Copy everything from the start of the data down to the line containing "Farid: 10:49 -> 11:00", keeping both the first and last lines and changing nothing.

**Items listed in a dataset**
** begin **
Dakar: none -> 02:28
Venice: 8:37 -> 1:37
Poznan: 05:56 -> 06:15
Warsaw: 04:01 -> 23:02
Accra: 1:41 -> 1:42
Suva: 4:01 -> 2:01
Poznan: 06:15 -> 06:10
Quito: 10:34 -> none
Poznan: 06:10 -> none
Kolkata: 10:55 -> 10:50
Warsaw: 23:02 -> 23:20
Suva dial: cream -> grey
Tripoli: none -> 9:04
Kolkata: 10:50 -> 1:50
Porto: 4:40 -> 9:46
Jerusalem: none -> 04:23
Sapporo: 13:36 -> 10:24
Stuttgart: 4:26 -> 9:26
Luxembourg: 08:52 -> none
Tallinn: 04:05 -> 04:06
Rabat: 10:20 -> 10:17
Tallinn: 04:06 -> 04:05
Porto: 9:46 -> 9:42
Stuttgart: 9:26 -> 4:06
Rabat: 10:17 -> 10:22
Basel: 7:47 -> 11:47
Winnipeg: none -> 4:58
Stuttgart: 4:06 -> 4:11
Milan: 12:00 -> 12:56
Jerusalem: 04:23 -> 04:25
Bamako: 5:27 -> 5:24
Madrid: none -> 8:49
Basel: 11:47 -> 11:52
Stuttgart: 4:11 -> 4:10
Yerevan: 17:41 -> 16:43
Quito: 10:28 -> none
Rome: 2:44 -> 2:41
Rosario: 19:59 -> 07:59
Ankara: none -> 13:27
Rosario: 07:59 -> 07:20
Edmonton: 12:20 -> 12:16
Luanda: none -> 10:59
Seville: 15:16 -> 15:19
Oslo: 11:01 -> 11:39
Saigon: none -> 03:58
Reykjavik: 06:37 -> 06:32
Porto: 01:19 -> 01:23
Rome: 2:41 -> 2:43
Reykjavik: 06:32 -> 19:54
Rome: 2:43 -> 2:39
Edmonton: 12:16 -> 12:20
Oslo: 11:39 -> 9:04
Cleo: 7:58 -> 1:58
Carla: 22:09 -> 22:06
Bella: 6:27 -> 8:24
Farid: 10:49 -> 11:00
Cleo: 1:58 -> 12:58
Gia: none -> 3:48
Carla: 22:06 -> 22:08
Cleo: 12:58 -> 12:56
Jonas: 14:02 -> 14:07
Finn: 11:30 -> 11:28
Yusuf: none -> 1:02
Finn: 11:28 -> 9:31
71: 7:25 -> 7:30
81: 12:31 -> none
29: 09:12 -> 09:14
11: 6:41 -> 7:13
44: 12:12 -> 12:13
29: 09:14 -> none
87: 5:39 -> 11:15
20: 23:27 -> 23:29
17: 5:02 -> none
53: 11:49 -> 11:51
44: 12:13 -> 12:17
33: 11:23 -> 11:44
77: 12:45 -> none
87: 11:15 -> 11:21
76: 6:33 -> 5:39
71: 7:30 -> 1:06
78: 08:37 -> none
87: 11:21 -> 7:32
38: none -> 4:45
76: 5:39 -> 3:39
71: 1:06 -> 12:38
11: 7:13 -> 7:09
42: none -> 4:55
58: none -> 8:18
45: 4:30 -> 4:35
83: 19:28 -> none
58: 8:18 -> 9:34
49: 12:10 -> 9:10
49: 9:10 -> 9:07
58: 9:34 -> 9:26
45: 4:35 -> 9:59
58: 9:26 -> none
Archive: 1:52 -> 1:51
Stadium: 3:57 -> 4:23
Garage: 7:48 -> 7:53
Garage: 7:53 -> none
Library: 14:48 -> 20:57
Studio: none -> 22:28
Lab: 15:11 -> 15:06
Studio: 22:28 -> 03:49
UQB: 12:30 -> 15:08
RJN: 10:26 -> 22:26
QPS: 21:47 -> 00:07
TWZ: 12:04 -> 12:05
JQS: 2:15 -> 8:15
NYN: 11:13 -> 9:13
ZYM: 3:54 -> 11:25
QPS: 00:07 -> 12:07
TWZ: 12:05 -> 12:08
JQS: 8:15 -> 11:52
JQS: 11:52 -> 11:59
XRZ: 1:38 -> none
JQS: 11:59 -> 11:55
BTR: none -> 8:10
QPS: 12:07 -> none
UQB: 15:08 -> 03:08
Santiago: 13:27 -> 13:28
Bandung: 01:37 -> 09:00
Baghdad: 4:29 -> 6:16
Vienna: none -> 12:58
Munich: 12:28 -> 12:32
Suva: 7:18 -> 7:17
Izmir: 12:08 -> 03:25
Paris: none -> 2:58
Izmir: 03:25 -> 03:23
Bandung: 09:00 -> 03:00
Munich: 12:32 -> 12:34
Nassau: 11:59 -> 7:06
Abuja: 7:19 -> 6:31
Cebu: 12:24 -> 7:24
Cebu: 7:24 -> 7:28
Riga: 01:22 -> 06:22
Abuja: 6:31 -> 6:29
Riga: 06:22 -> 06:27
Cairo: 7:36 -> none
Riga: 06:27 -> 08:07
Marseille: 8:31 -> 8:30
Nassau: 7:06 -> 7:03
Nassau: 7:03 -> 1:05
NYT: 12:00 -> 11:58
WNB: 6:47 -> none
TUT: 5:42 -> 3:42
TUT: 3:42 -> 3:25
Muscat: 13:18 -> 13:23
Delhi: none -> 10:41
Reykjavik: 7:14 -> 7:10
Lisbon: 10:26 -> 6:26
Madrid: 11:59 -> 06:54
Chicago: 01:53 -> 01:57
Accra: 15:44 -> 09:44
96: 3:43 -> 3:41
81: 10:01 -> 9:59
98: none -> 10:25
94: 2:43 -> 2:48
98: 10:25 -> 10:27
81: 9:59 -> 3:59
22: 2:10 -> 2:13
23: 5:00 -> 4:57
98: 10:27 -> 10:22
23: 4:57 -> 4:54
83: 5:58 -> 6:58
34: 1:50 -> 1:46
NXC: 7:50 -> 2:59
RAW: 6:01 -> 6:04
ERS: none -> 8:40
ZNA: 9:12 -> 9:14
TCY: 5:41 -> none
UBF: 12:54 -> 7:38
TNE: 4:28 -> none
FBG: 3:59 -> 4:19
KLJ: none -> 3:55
** end **
**CORRECT RESPONSE**
Dakar: none -> 02:28
Venice: 8:37 -> 1:37
Poznan: 05:56 -> 06:15
Warsaw: 04:01 -> 23:02
Accra: 1:41 -> 1:42
Suva: 4:01 -> 2:01
Poznan: 06:15 -> 06:10
Quito: 10:34 -> none
Poznan: 06:10 -> none
Kolkata: 10:55 -> 10:50
Warsaw: 23:02 -> 23:20
Suva dial: cream -> grey
Tripoli: none -> 9:04
Kolkata: 10:50 -> 1:50
Porto: 4:40 -> 9:46
Jerusalem: none -> 04:23
Sapporo: 13:36 -> 10:24
Stuttgart: 4:26 -> 9:26
Luxembourg: 08:52 -> none
Tallinn: 04:05 -> 04:06
Rabat: 10:20 -> 10:17
Tallinn: 04:06 -> 04:05
Porto: 9:46 -> 9:42
Stuttgart: 9:26 -> 4:06
Rabat: 10:17 -> 10:22
Basel: 7:47 -> 11:47
Winnipeg: none -> 4:58
Stuttgart: 4:06 -> 4:11
Milan: 12:00 -> 12:56
Jerusalem: 04:23 -> 04:25
Bamako: 5:27 -> 5:24
Madrid: none -> 8:49
Basel: 11:47 -> 11:52
Stuttgart: 4:11 -> 4:10
Yerevan: 17:41 -> 16:43
Quito: 10:28 -> none
Rome: 2:44 -> 2:41
Rosario: 19:59 -> 07:59
Ankara: none -> 13:27
Rosario: 07:59 -> 07:20
Edmonton: 12:20 -> 12:16
Luanda: none -> 10:59
Seville: 15:16 -> 15:19
Oslo: 11:01 -> 11:39
Saigon: none -> 03:58
Reykjavik: 06:37 -> 06:32
Porto: 01:19 -> 01:23
Rome: 2:41 -> 2:43
Reykjavik: 06:32 -> 19:54
Rome: 2:43 -> 2:39
Edmonton: 12:16 -> 12:20
Oslo: 11:39 -> 9:04
Cleo: 7:58 -> 1:58
Carla: 22:09 -> 22:06
Bella: 6:27 -> 8:24
Farid: 10:49 -> 11:00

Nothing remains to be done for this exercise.